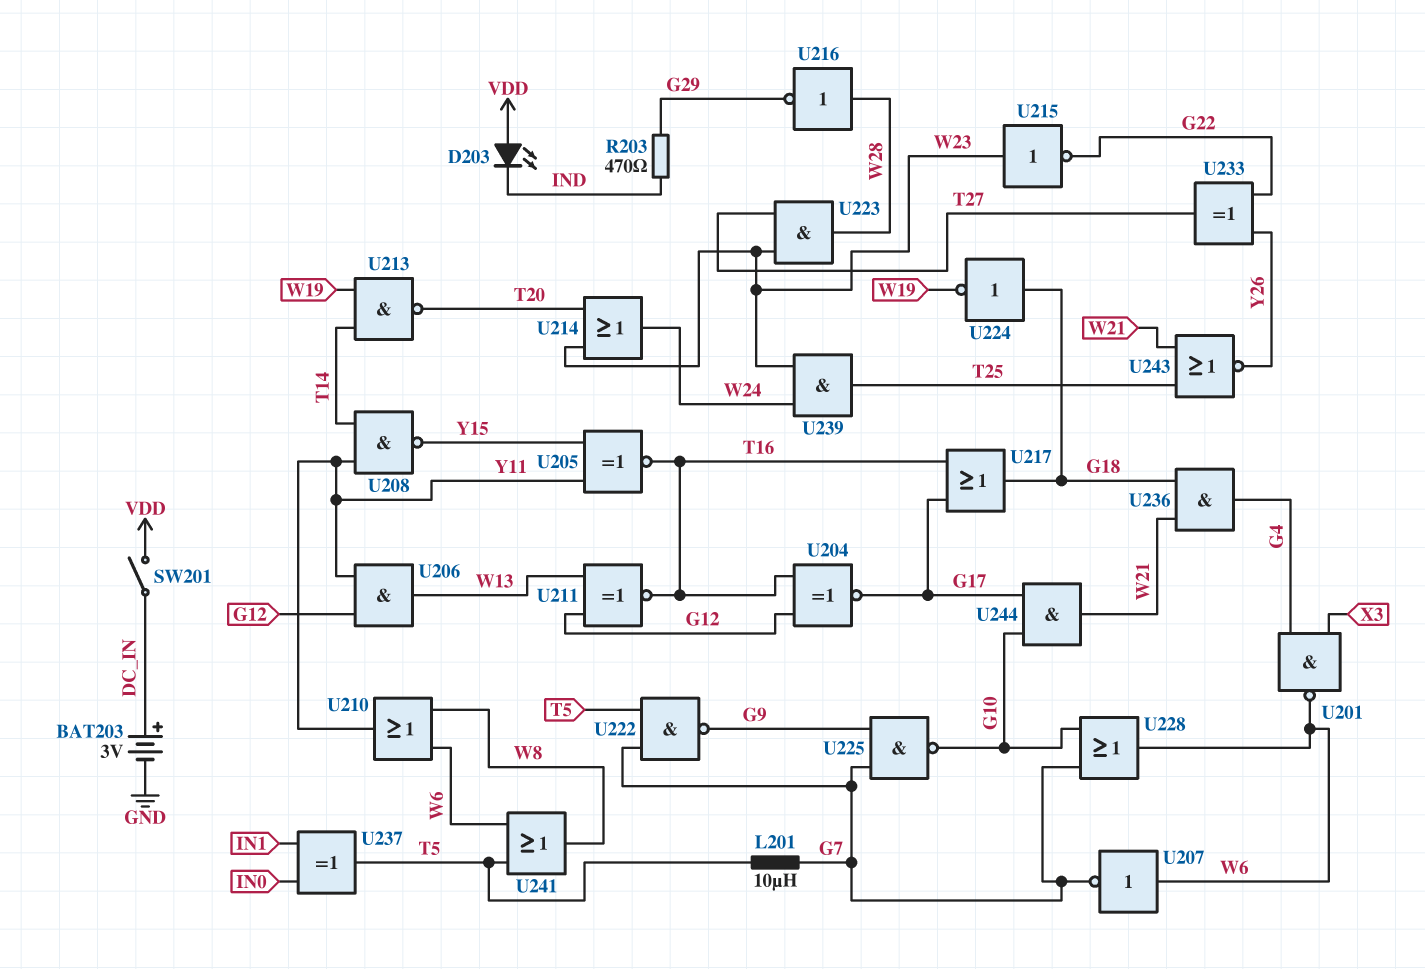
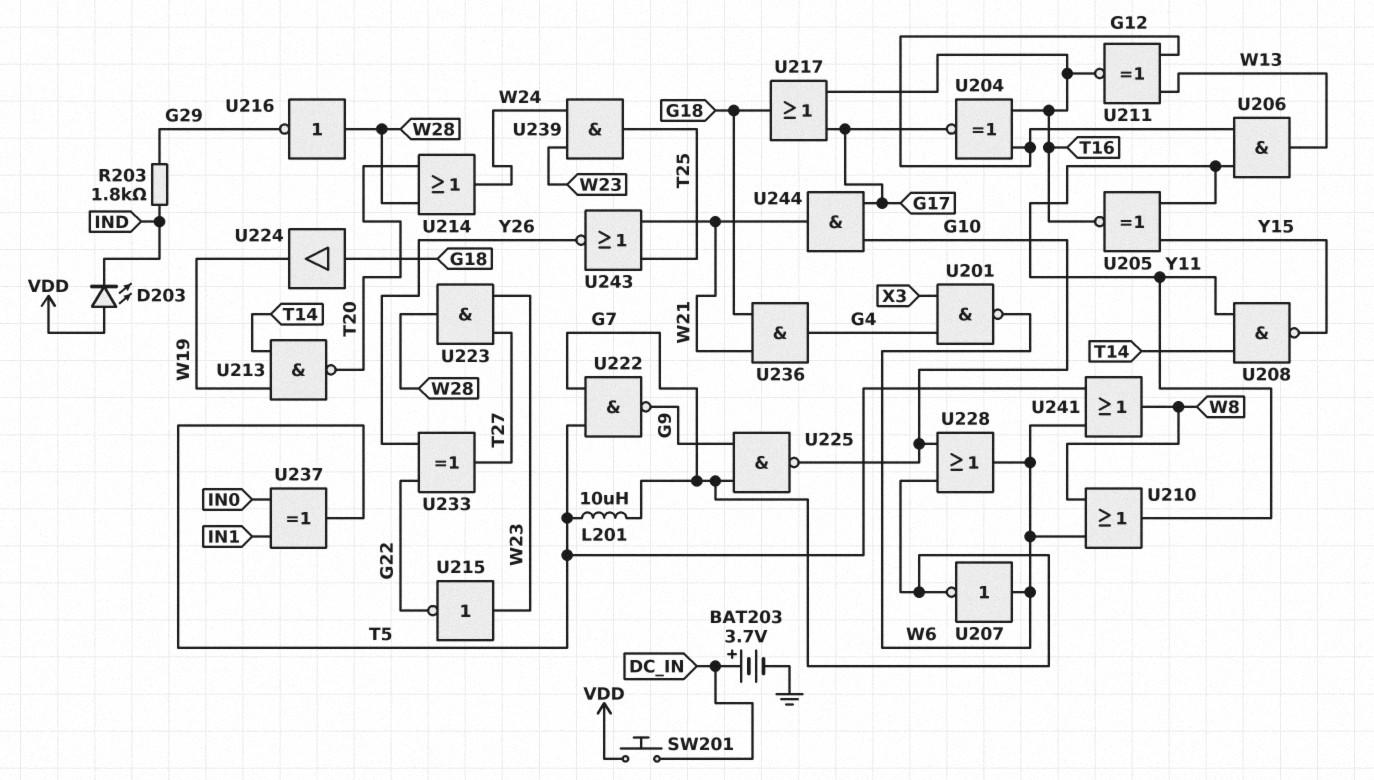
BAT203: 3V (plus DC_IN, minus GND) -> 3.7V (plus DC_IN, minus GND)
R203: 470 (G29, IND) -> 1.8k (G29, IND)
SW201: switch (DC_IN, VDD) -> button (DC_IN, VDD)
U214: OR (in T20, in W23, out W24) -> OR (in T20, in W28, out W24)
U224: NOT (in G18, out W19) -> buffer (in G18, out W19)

════════════════════

--- WHAT THIS TASK INVOLVES ---
When restating the records word for word, omit any picture they contain.

--- OUTPUT OF THE TASK ---
BAT203: 3V (plus DC_IN, minus GND) -> 3.7V (plus DC_IN, minus GND)
R203: 470 (G29, IND) -> 1.8k (G29, IND)
SW201: switch (DC_IN, VDD) -> button (DC_IN, VDD)
U214: OR (in T20, in W23, out W24) -> OR (in T20, in W28, out W24)
U224: NOT (in G18, out W19) -> buffer (in G18, out W19)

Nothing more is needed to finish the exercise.